━━━ RECORDS SUPPLIED ━━━

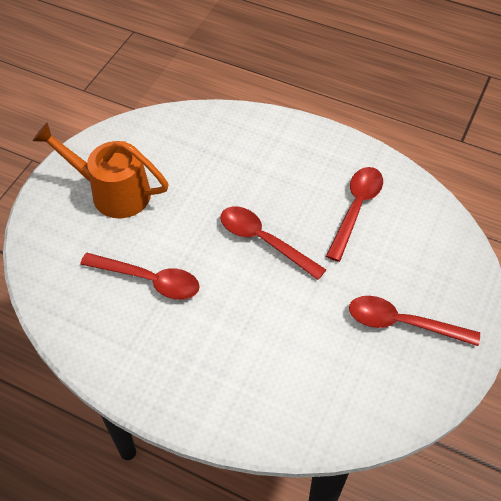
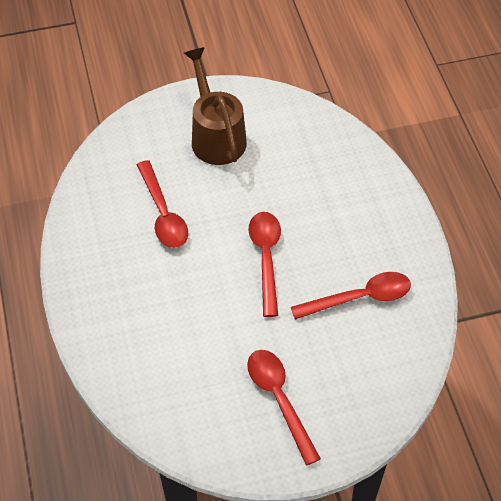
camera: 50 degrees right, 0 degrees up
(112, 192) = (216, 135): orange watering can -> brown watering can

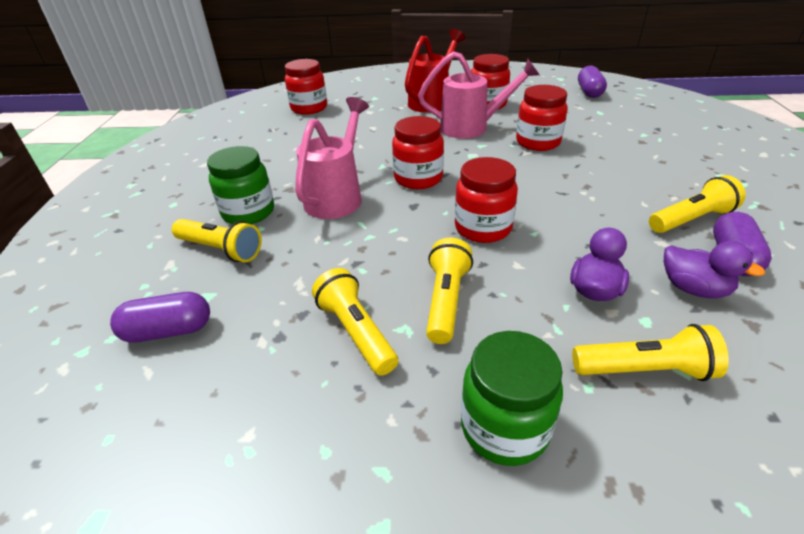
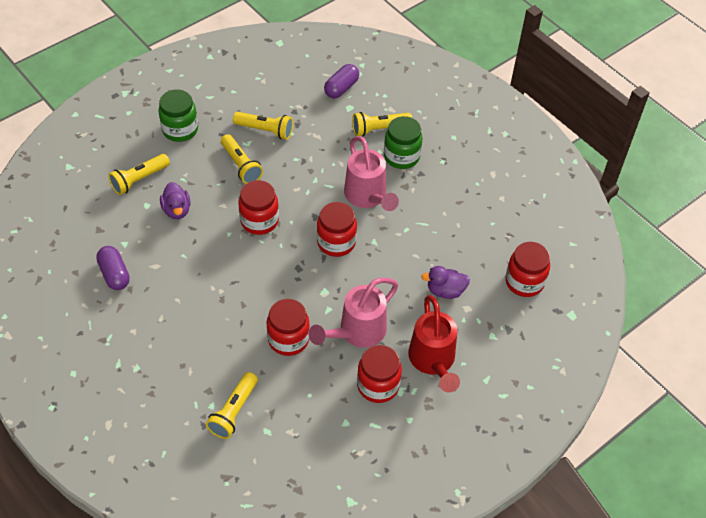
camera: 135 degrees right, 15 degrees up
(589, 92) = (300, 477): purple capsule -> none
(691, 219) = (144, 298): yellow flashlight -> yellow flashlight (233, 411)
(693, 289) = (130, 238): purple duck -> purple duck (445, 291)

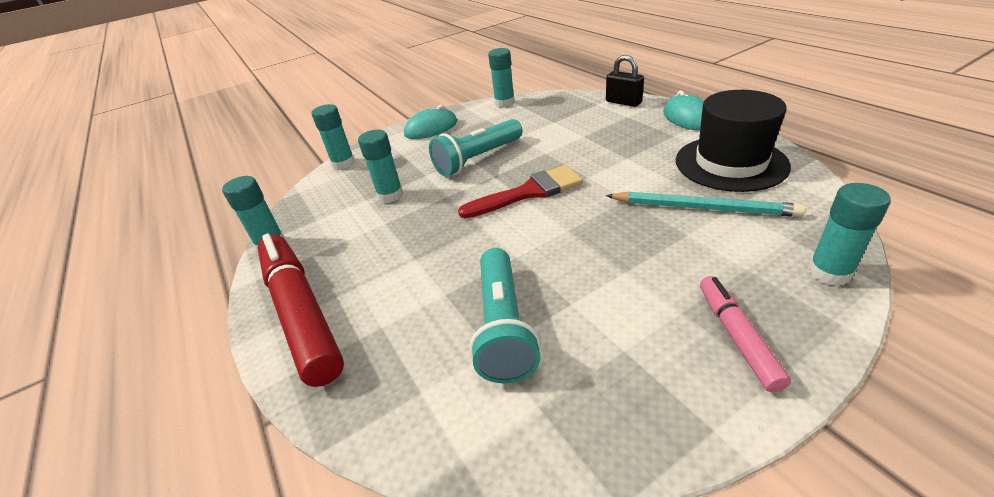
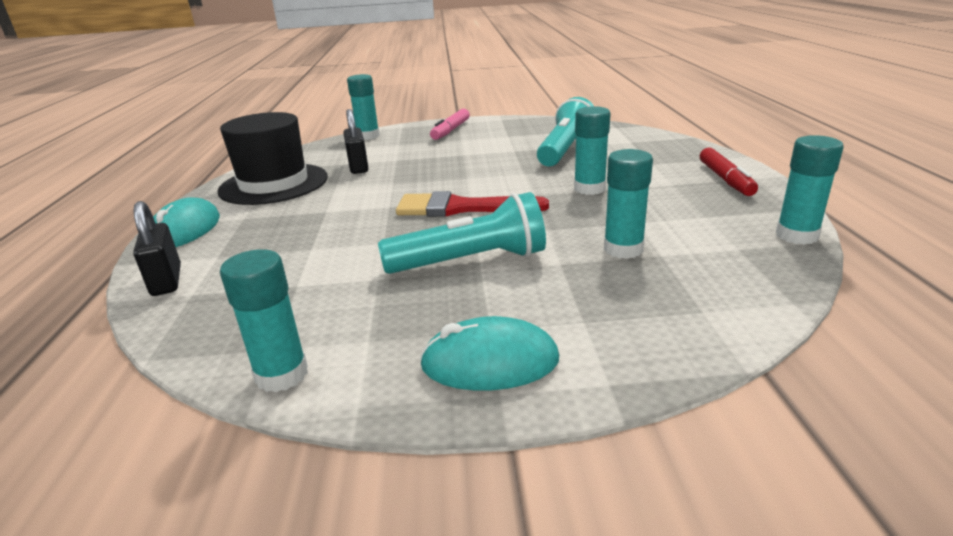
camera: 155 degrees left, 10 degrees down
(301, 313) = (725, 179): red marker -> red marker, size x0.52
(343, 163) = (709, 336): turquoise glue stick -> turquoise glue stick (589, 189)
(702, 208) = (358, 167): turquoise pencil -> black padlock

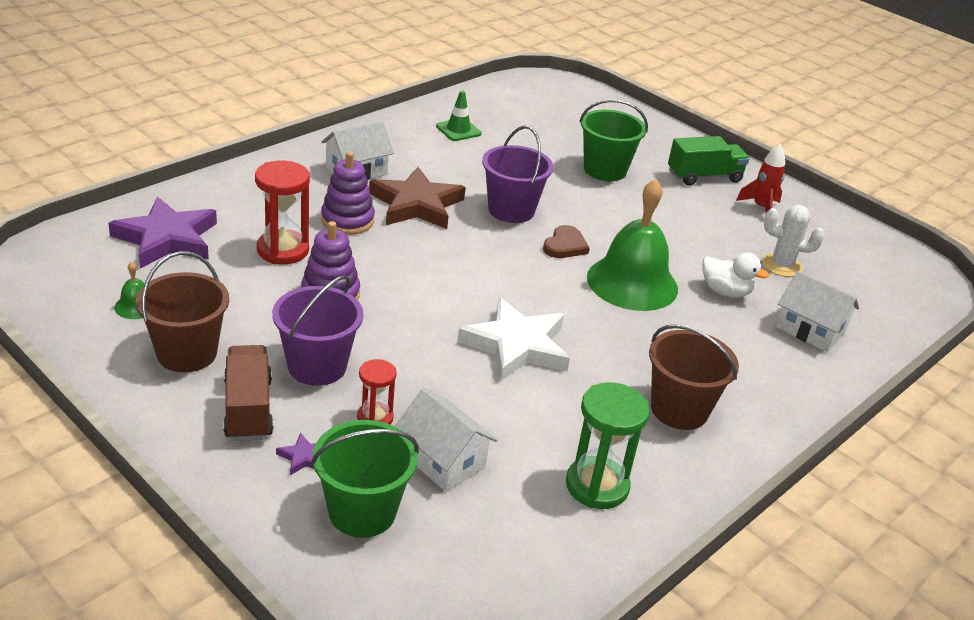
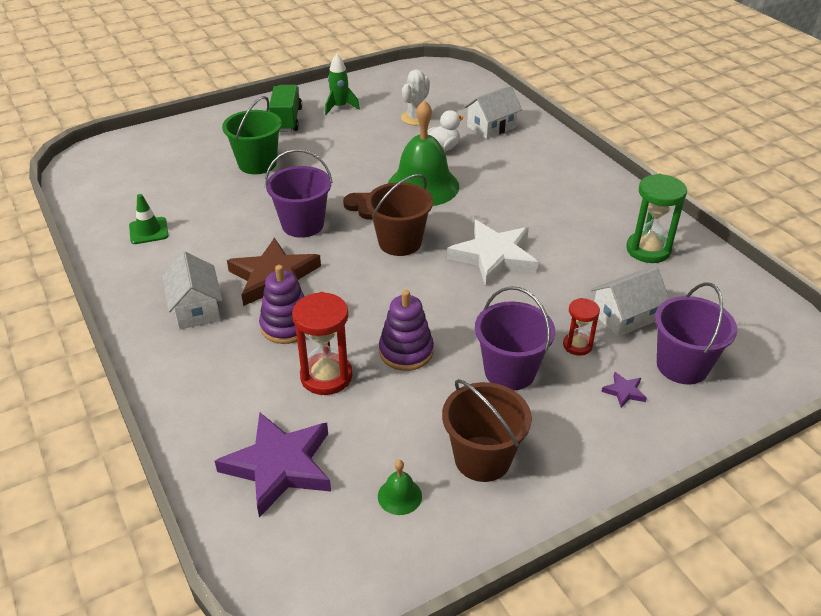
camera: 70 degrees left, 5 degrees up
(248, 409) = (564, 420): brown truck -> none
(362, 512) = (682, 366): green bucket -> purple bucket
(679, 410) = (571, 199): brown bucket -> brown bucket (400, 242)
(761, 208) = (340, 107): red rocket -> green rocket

━━━

> [EXERCISE BRIEF]
The line containing "camera: 155 degrees left, 10 degrees down" and every line after it, up to the last line of the data, should be returned exactly, without the pictures.

> [YOUR SOLUTION]
camera: 155 degrees left, 10 degrees down
(301, 313) = (725, 179): red marker -> red marker, size x0.52
(343, 163) = (709, 336): turquoise glue stick -> turquoise glue stick (589, 189)
(702, 208) = (358, 167): turquoise pencil -> black padlock

camera: 70 degrees left, 5 degrees up
(248, 409) = (564, 420): brown truck -> none
(362, 512) = (682, 366): green bucket -> purple bucket
(679, 410) = (571, 199): brown bucket -> brown bucket (400, 242)
(761, 208) = (340, 107): red rocket -> green rocket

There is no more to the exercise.